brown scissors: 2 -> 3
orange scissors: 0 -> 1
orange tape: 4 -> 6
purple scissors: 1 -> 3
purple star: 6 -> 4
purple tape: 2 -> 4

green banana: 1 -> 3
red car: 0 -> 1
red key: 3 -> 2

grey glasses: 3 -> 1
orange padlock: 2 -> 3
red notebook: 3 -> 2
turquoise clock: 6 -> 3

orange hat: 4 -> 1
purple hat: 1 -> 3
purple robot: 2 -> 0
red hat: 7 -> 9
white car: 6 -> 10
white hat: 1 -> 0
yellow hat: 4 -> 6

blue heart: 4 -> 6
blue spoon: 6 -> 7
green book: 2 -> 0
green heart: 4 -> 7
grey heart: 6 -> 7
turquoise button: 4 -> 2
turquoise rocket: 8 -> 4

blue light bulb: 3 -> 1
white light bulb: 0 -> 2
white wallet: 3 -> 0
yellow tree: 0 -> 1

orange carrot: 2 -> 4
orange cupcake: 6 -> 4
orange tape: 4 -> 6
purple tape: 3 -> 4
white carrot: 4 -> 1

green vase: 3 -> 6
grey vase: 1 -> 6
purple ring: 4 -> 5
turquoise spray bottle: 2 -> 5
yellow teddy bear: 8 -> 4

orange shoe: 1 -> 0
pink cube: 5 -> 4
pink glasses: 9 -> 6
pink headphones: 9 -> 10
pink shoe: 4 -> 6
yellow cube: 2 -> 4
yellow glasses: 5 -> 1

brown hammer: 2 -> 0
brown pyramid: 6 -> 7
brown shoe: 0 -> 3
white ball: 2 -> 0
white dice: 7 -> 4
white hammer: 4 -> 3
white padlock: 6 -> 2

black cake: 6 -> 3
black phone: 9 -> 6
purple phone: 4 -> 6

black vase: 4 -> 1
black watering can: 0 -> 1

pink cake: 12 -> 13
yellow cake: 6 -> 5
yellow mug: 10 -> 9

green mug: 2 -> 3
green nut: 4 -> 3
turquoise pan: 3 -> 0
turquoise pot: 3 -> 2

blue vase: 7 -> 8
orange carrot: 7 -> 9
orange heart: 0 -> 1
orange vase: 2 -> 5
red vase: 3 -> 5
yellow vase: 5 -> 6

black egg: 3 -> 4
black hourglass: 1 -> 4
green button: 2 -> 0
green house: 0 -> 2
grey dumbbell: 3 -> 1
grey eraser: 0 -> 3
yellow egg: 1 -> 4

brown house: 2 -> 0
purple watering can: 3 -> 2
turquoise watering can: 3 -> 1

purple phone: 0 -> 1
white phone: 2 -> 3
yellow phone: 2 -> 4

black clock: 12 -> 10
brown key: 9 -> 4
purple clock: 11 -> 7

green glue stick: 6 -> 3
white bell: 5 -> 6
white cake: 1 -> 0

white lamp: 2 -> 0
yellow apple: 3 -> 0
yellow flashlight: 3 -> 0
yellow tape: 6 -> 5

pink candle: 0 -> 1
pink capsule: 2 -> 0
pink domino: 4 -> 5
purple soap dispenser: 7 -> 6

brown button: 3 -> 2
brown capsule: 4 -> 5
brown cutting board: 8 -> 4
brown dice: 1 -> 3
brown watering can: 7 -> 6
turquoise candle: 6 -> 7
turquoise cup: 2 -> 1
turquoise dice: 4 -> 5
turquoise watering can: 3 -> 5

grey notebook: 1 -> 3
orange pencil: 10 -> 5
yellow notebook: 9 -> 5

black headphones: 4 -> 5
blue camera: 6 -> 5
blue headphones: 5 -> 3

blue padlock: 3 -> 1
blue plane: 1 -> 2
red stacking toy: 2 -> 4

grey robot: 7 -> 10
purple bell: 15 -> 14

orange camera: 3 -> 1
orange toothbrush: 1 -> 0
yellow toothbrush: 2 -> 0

■ AIM OF THE TASK
Here the job is to set down exactly the lines of the material above that fall between the one with "yellow teddy bear: 8 -> 4" and the one with "pink domino: 4 -> 5", inclusive, and nothing beyond them.

■ EXPECTED ANSWER
yellow teddy bear: 8 -> 4

orange shoe: 1 -> 0
pink cube: 5 -> 4
pink glasses: 9 -> 6
pink headphones: 9 -> 10
pink shoe: 4 -> 6
yellow cube: 2 -> 4
yellow glasses: 5 -> 1

brown hammer: 2 -> 0
brown pyramid: 6 -> 7
brown shoe: 0 -> 3
white ball: 2 -> 0
white dice: 7 -> 4
white hammer: 4 -> 3
white padlock: 6 -> 2

black cake: 6 -> 3
black phone: 9 -> 6
purple phone: 4 -> 6

black vase: 4 -> 1
black watering can: 0 -> 1

pink cake: 12 -> 13
yellow cake: 6 -> 5
yellow mug: 10 -> 9

green mug: 2 -> 3
green nut: 4 -> 3
turquoise pan: 3 -> 0
turquoise pot: 3 -> 2

blue vase: 7 -> 8
orange carrot: 7 -> 9
orange heart: 0 -> 1
orange vase: 2 -> 5
red vase: 3 -> 5
yellow vase: 5 -> 6

black egg: 3 -> 4
black hourglass: 1 -> 4
green button: 2 -> 0
green house: 0 -> 2
grey dumbbell: 3 -> 1
grey eraser: 0 -> 3
yellow egg: 1 -> 4

brown house: 2 -> 0
purple watering can: 3 -> 2
turquoise watering can: 3 -> 1

purple phone: 0 -> 1
white phone: 2 -> 3
yellow phone: 2 -> 4

black clock: 12 -> 10
brown key: 9 -> 4
purple clock: 11 -> 7

green glue stick: 6 -> 3
white bell: 5 -> 6
white cake: 1 -> 0

white lamp: 2 -> 0
yellow apple: 3 -> 0
yellow flashlight: 3 -> 0
yellow tape: 6 -> 5

pink candle: 0 -> 1
pink capsule: 2 -> 0
pink domino: 4 -> 5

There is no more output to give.